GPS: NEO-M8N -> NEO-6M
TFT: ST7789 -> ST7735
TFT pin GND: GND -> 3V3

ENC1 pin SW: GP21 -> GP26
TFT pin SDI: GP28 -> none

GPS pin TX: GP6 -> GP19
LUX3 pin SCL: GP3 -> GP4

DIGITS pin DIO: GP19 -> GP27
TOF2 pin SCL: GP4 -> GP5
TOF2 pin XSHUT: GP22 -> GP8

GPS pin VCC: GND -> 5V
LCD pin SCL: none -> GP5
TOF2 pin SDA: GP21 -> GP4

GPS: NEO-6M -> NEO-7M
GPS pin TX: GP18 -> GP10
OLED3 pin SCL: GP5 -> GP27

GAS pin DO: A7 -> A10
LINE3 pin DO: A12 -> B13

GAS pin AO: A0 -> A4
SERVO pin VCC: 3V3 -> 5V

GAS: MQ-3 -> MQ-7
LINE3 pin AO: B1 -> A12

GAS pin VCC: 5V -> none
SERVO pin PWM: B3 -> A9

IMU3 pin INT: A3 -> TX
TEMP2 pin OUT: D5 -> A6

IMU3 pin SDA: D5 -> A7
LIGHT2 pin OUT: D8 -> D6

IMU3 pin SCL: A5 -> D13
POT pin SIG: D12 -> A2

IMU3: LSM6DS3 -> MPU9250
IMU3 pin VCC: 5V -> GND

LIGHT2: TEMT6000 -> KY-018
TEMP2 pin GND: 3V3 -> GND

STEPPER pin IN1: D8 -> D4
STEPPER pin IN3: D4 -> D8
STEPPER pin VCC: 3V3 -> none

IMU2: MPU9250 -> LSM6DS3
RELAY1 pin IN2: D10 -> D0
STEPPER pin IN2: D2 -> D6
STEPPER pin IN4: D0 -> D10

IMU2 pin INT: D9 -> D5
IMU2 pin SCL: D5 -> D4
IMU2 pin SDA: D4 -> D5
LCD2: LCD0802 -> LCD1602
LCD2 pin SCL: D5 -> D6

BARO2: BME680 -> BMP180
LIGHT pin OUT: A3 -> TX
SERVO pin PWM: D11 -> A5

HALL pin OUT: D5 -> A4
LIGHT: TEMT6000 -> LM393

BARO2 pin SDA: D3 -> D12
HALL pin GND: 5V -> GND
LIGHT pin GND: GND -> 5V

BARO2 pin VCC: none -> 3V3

════════

### [Work task]
Give the exact lines, and only those, from the line containing "TOF2 pin SCL: GP4 -> GP5" through the line containing "LIGHT2: TEMT6000 -> KY-018" in the entries above.

### [Response area]
TOF2 pin SCL: GP4 -> GP5
TOF2 pin XSHUT: GP22 -> GP8

GPS pin VCC: GND -> 5V
LCD pin SCL: none -> GP5
TOF2 pin SDA: GP21 -> GP4

GPS: NEO-6M -> NEO-7M
GPS pin TX: GP18 -> GP10
OLED3 pin SCL: GP5 -> GP27

GAS pin DO: A7 -> A10
LINE3 pin DO: A12 -> B13

GAS pin AO: A0 -> A4
SERVO pin VCC: 3V3 -> 5V

GAS: MQ-3 -> MQ-7
LINE3 pin AO: B1 -> A12

GAS pin VCC: 5V -> none
SERVO pin PWM: B3 -> A9

IMU3 pin INT: A3 -> TX
TEMP2 pin OUT: D5 -> A6

IMU3 pin SDA: D5 -> A7
LIGHT2 pin OUT: D8 -> D6

IMU3 pin SCL: A5 -> D13
POT pin SIG: D12 -> A2

IMU3: LSM6DS3 -> MPU9250
IMU3 pin VCC: 5V -> GND

LIGHT2: TEMT6000 -> KY-018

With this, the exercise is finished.